Stored data:

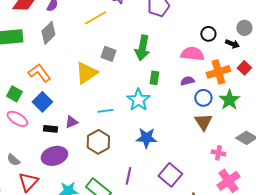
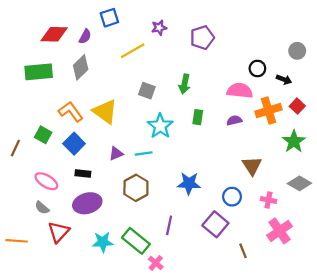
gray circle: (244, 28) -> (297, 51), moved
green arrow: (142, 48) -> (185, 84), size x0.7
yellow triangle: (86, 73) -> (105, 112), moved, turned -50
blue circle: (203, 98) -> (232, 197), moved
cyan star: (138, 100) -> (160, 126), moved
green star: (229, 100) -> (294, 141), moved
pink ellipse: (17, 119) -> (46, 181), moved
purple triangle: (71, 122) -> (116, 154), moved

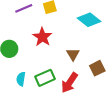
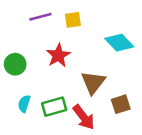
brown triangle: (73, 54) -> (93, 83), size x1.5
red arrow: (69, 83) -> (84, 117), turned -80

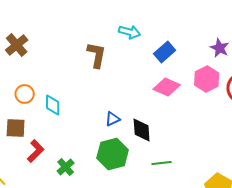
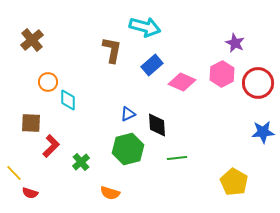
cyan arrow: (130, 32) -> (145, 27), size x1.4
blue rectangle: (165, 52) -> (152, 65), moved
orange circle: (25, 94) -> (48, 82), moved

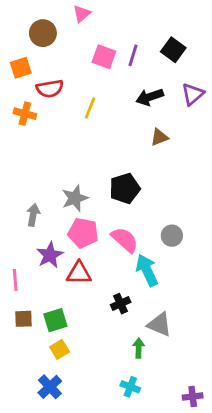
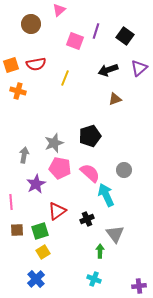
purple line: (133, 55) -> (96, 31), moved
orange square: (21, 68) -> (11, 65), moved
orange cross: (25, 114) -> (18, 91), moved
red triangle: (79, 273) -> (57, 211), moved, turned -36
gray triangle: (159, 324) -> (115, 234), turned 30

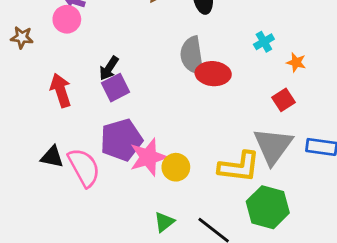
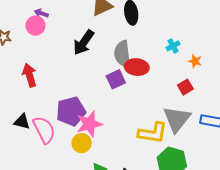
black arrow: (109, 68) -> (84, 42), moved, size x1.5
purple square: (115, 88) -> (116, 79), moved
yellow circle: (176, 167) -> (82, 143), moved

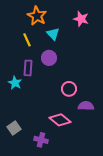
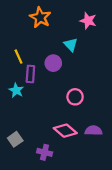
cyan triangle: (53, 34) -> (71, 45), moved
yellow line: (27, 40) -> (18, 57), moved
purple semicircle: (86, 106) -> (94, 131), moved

Task item: Reproduce exactly the lines above starting at the line containing "purple line: (133, 55) -> (96, 31), moved" and ending at the line containing "cyan triangle: (53, 34) -> (71, 45), moved", including both, but not the pictures.

Finished task:
purple line: (133, 55) -> (96, 31), moved
orange square: (21, 68) -> (11, 65), moved
orange cross: (25, 114) -> (18, 91), moved
red triangle: (79, 273) -> (57, 211), moved, turned -36
gray triangle: (159, 324) -> (115, 234), turned 30

black arrow: (109, 68) -> (84, 42), moved, size x1.5
purple square: (115, 88) -> (116, 79), moved
yellow circle: (176, 167) -> (82, 143), moved

cyan triangle: (53, 34) -> (71, 45), moved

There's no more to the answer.